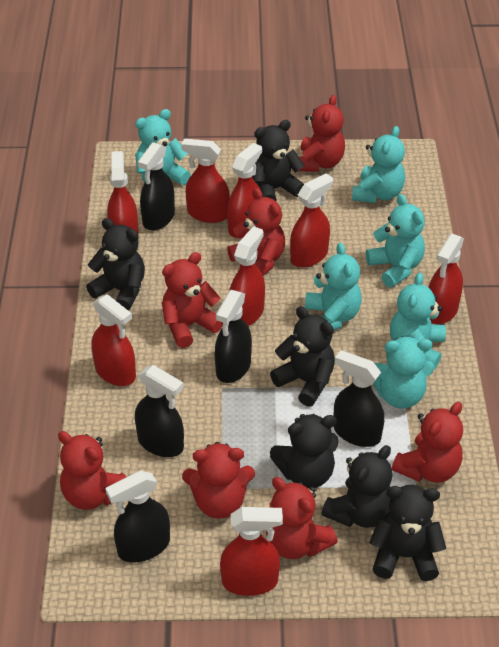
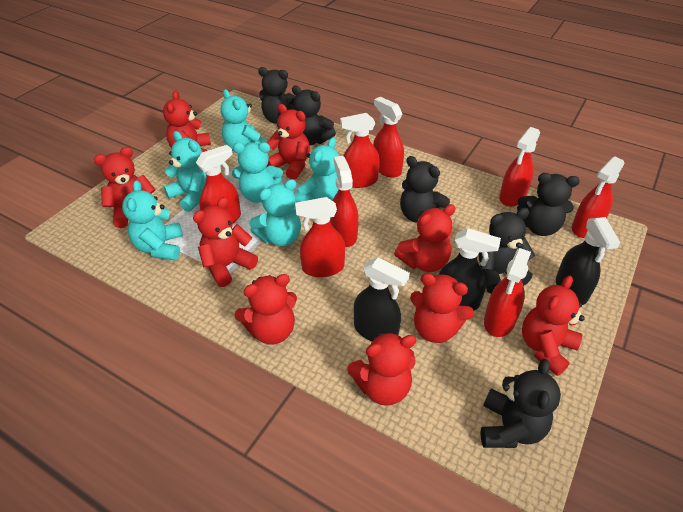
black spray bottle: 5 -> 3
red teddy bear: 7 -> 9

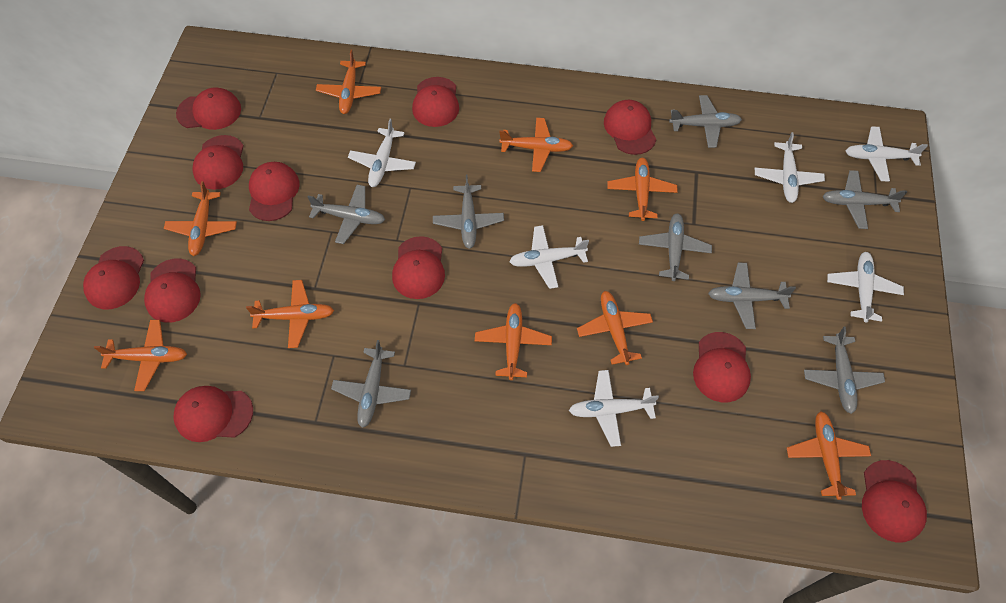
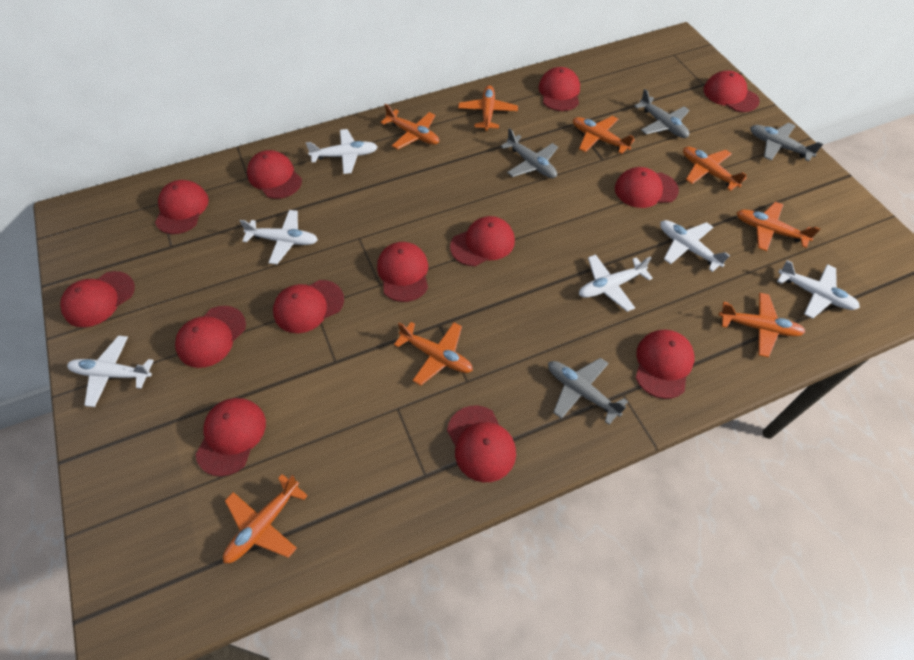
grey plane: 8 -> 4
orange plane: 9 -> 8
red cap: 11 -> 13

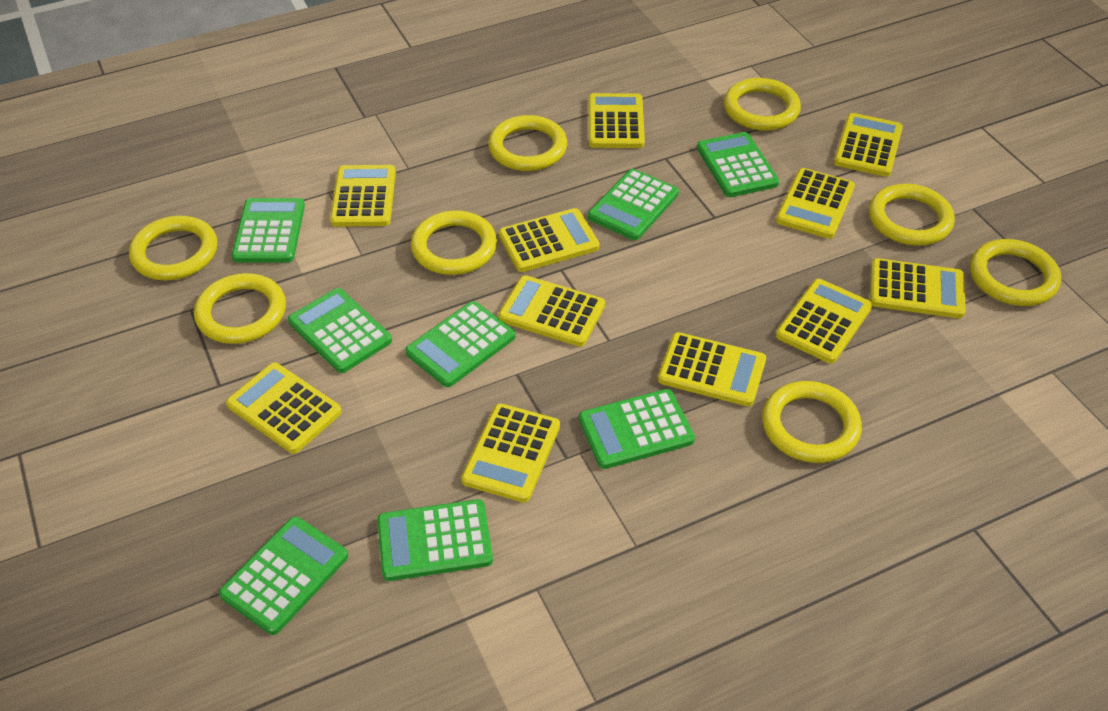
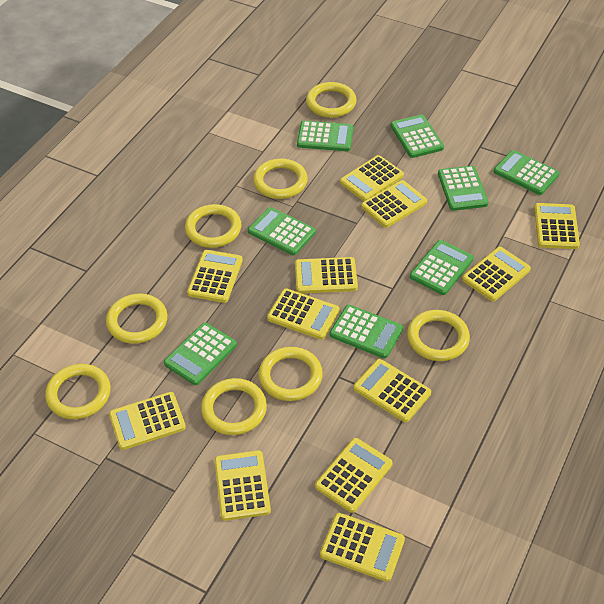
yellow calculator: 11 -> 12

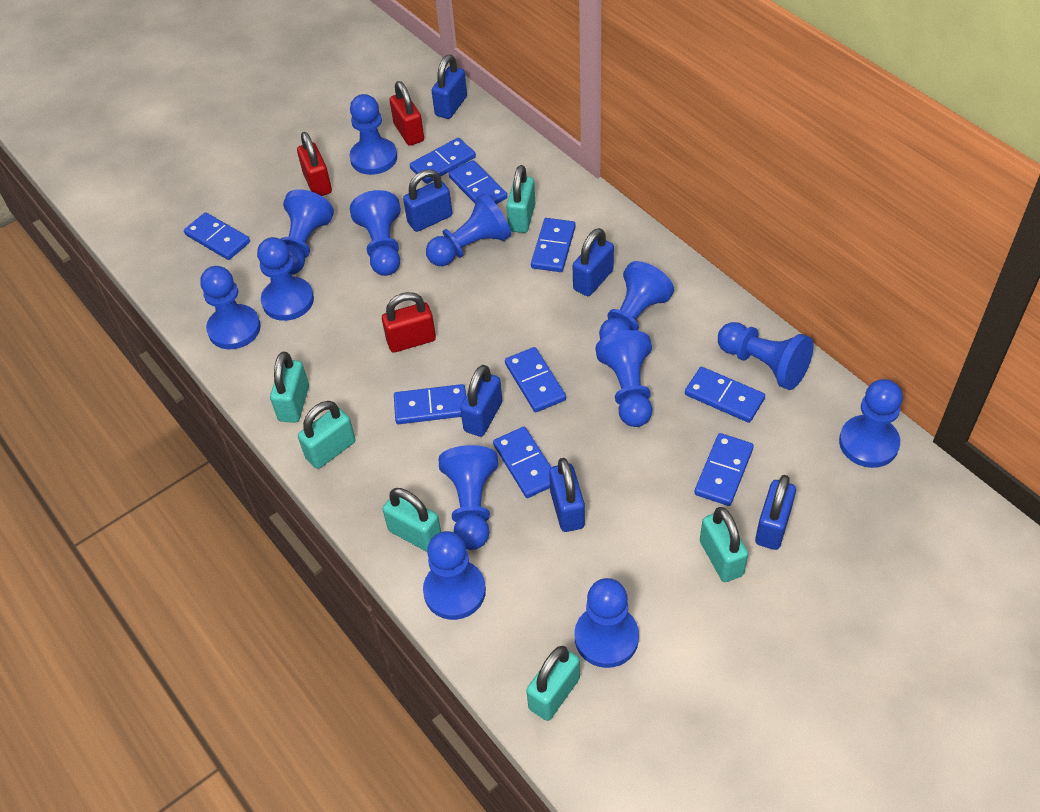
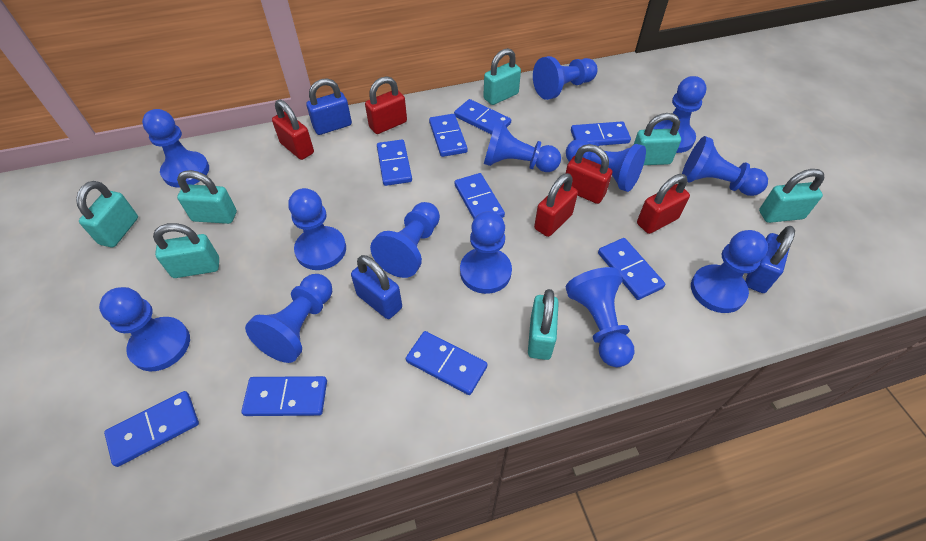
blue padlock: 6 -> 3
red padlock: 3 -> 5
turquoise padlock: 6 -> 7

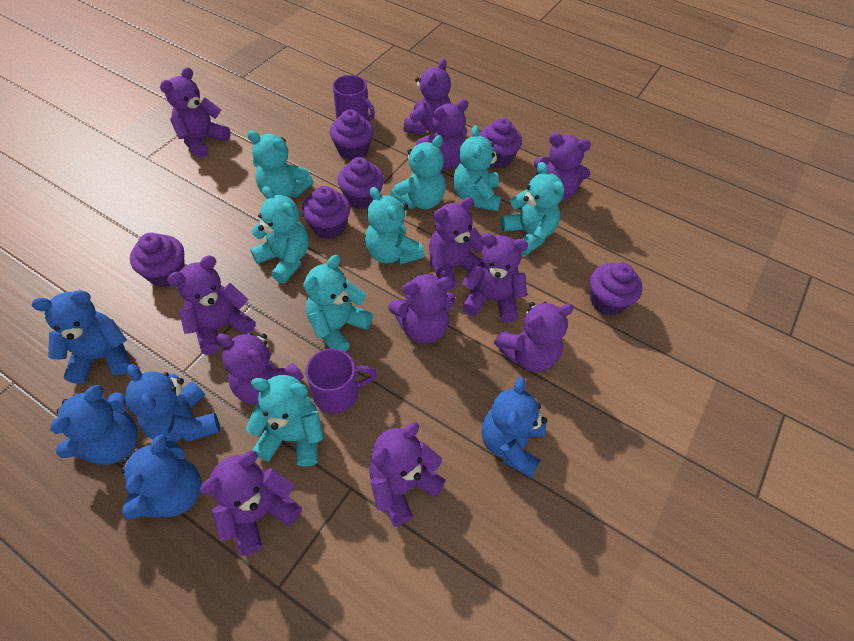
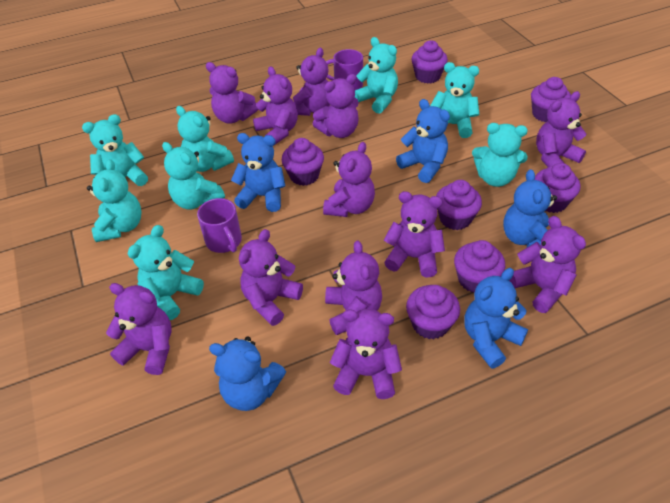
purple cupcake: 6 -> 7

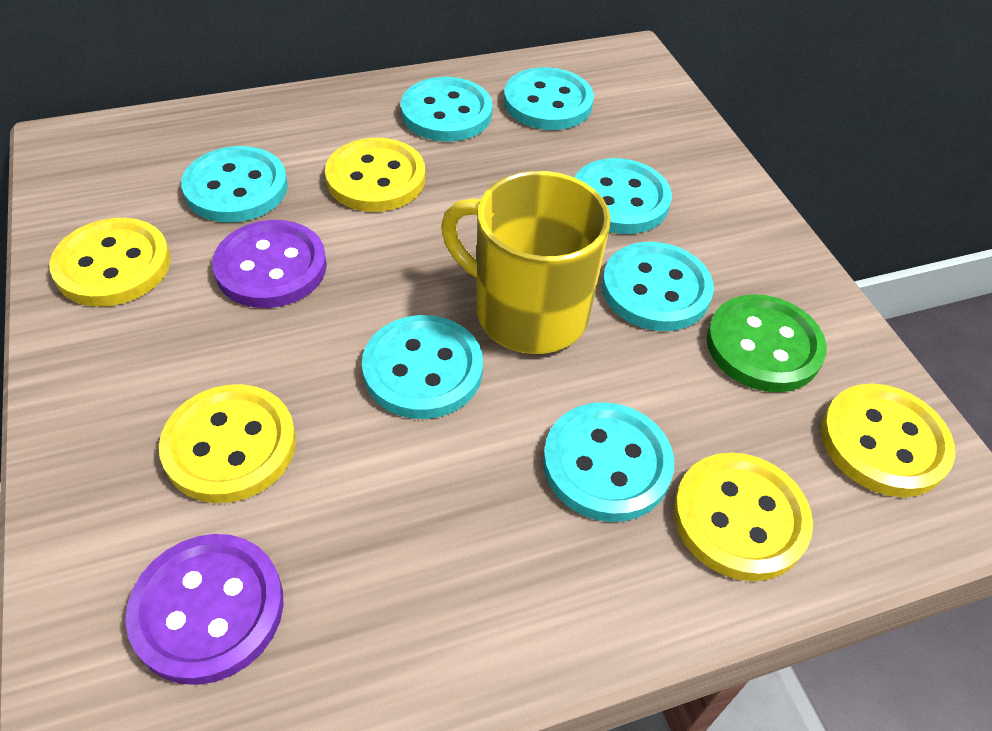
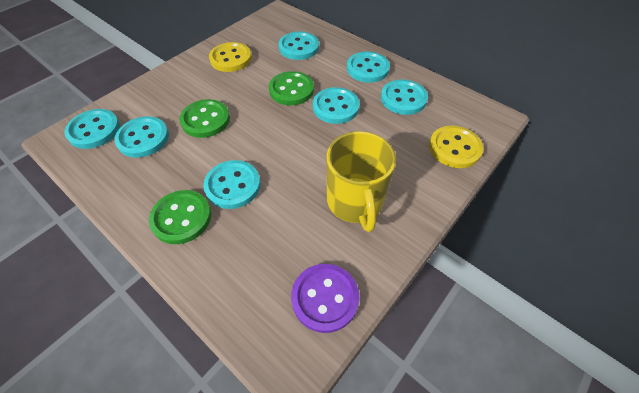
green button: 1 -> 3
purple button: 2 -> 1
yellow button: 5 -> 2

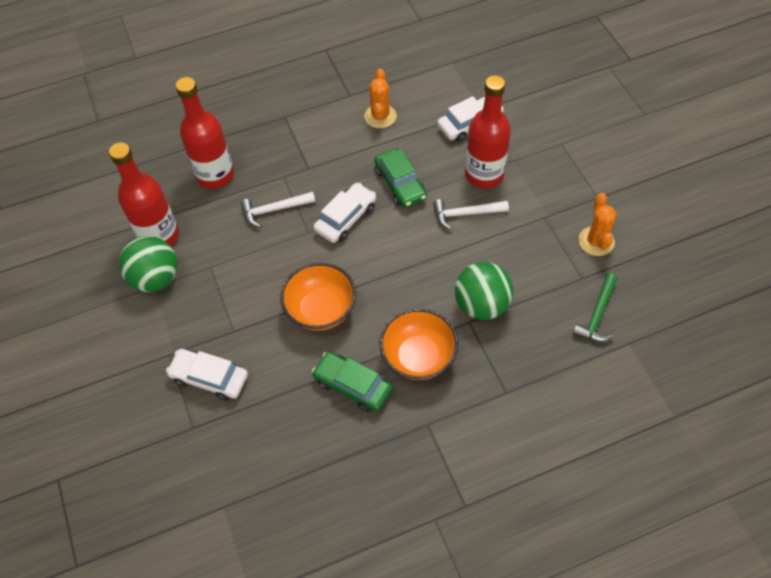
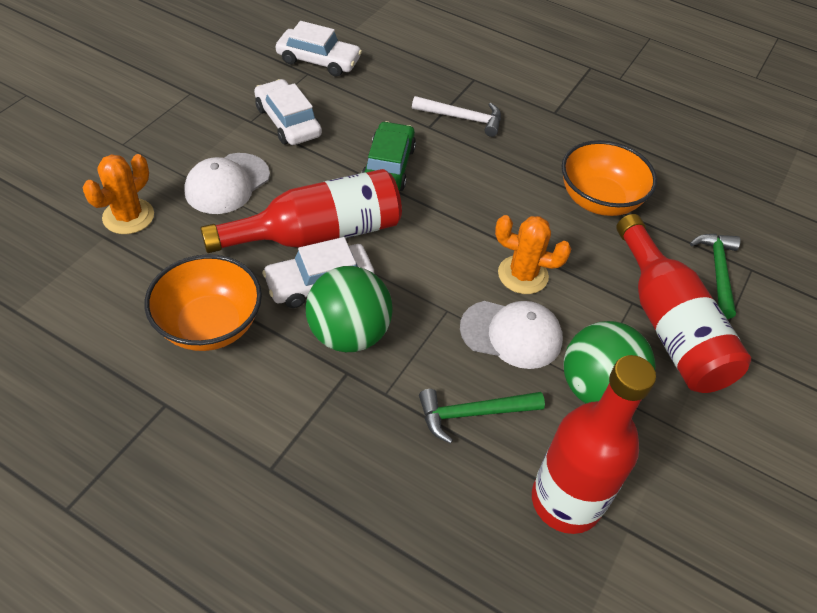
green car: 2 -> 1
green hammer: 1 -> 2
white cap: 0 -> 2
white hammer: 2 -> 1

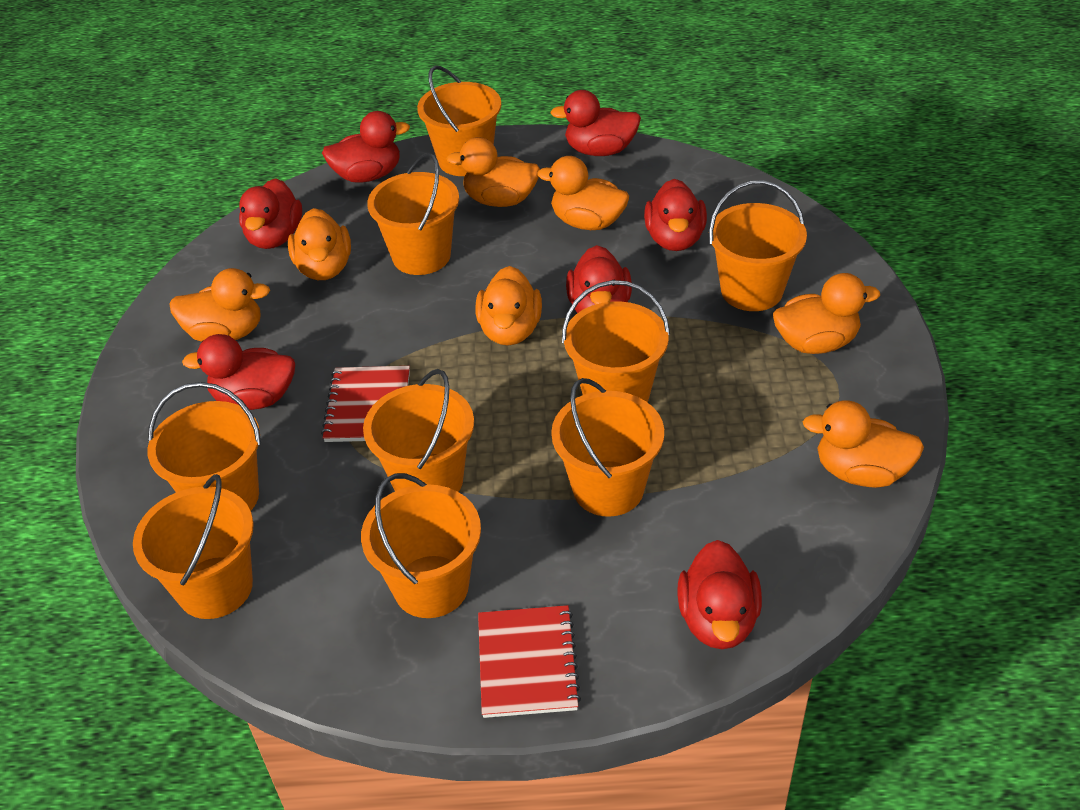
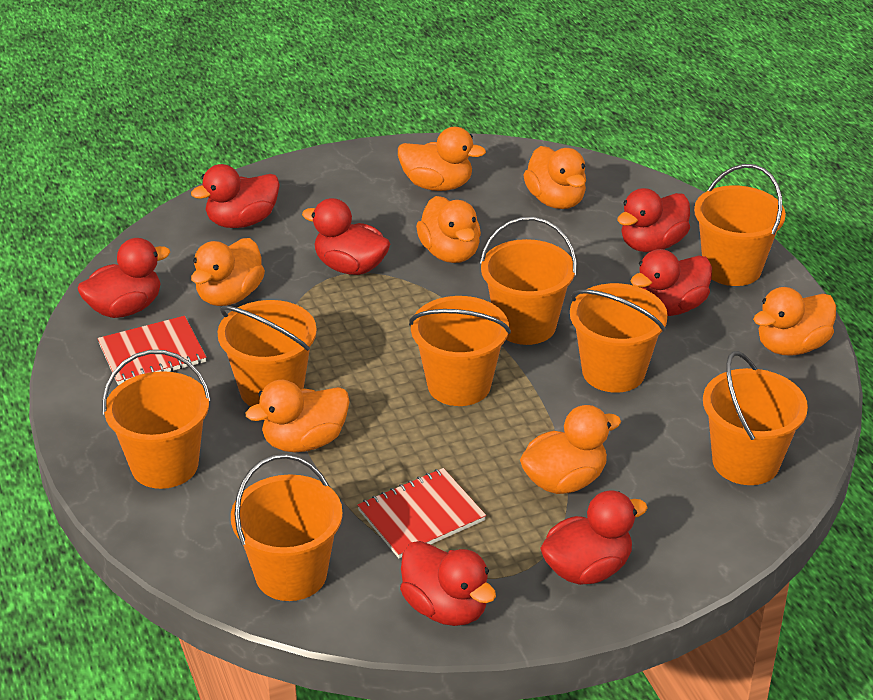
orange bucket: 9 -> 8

* **Task to carry out**: Word for word, restate all of the records. Exclude the pictures.

* **Result below**:
black spray bottle: 5 -> 3
red teddy bear: 7 -> 9

grey plane: 8 -> 4
orange plane: 9 -> 8
red cap: 11 -> 13

yellow calculator: 11 -> 12

blue padlock: 6 -> 3
red padlock: 3 -> 5
turquoise padlock: 6 -> 7

purple cupcake: 6 -> 7

green button: 1 -> 3
purple button: 2 -> 1
yellow button: 5 -> 2

green car: 2 -> 1
green hammer: 1 -> 2
white cap: 0 -> 2
white hammer: 2 -> 1

orange bucket: 9 -> 8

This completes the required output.